══ Exercise materials
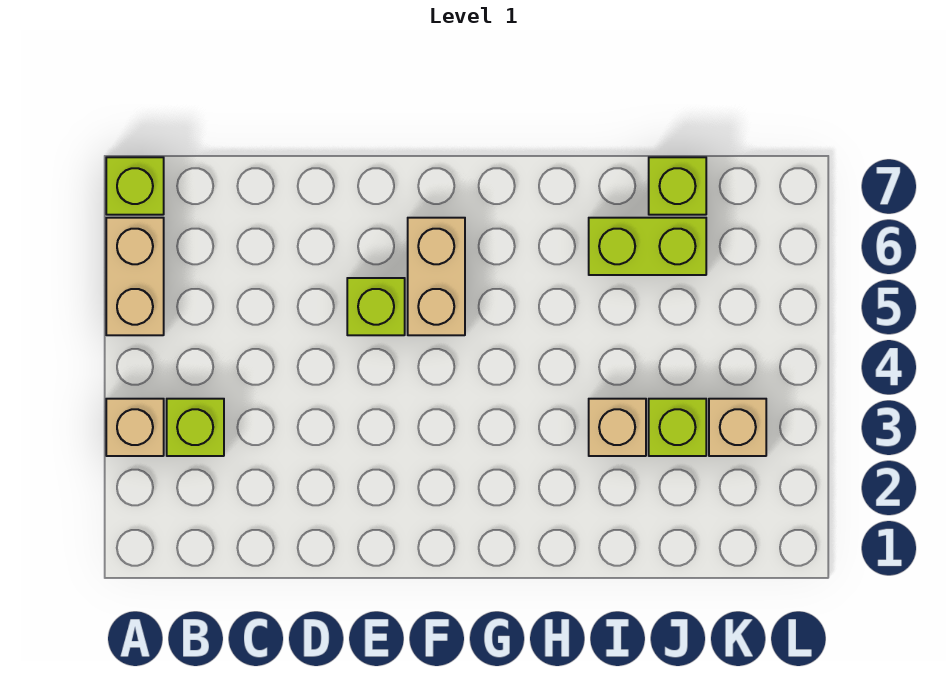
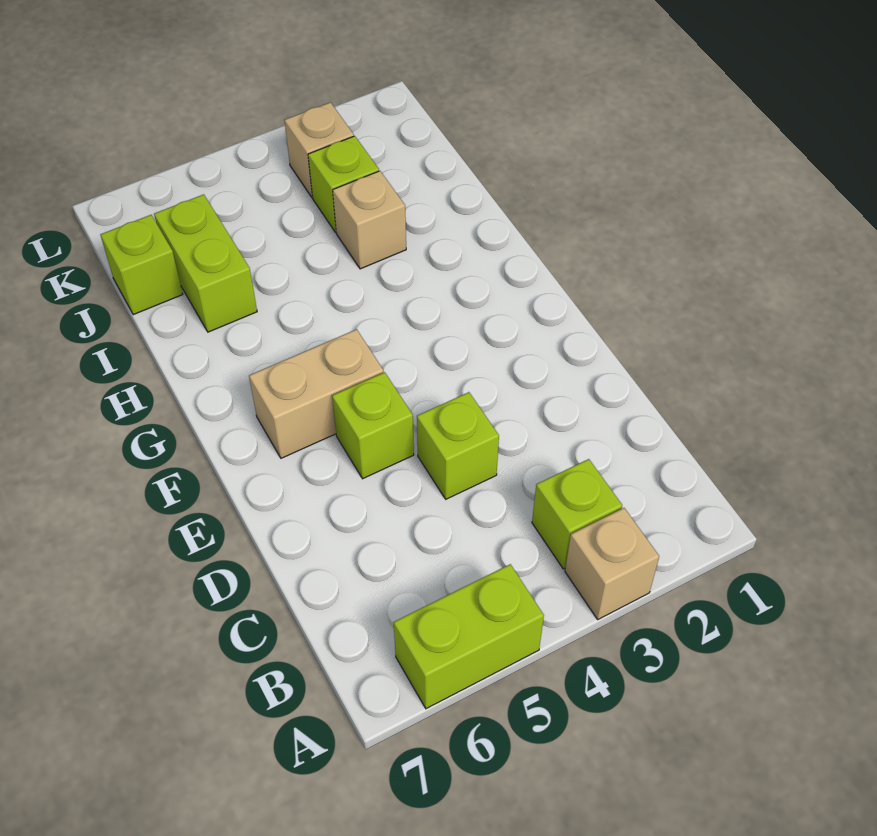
tan brick A5:A6 level 1 -> lime brick A5:A6 level 1
lime brick A7 level 1 -> lime brick D4 level 1

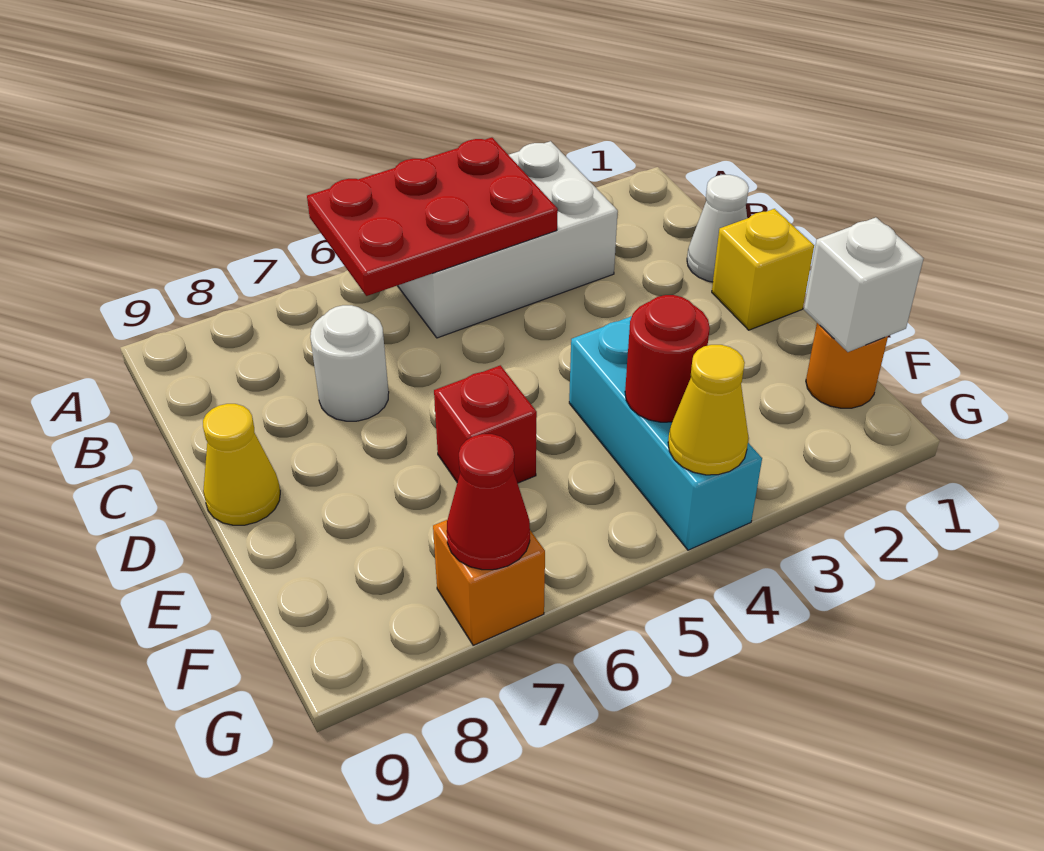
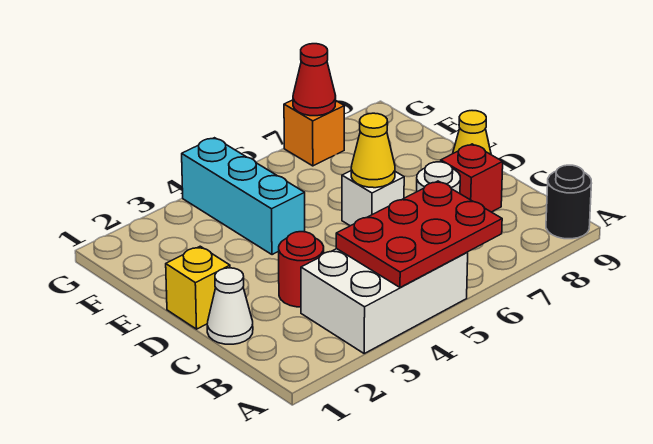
none -> black round brick A9 level 1
red brick E6 level 1 -> red brick C8 level 1
orange round brick F1 level 1 -> none
white brick F1 level 2 -> white brick D6 level 1
red round brick F4 level 2 -> red round brick C3 level 1
yellow cone G4 level 2 -> yellow cone D6 level 2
════
> Exercise aim
When you copy the records above, keep every word exact and leave out the pictures they contain.

> Solution
tan brick A5:A6 level 1 -> lime brick A5:A6 level 1
lime brick A7 level 1 -> lime brick D4 level 1

none -> black round brick A9 level 1
red brick E6 level 1 -> red brick C8 level 1
orange round brick F1 level 1 -> none
white brick F1 level 2 -> white brick D6 level 1
red round brick F4 level 2 -> red round brick C3 level 1
yellow cone G4 level 2 -> yellow cone D6 level 2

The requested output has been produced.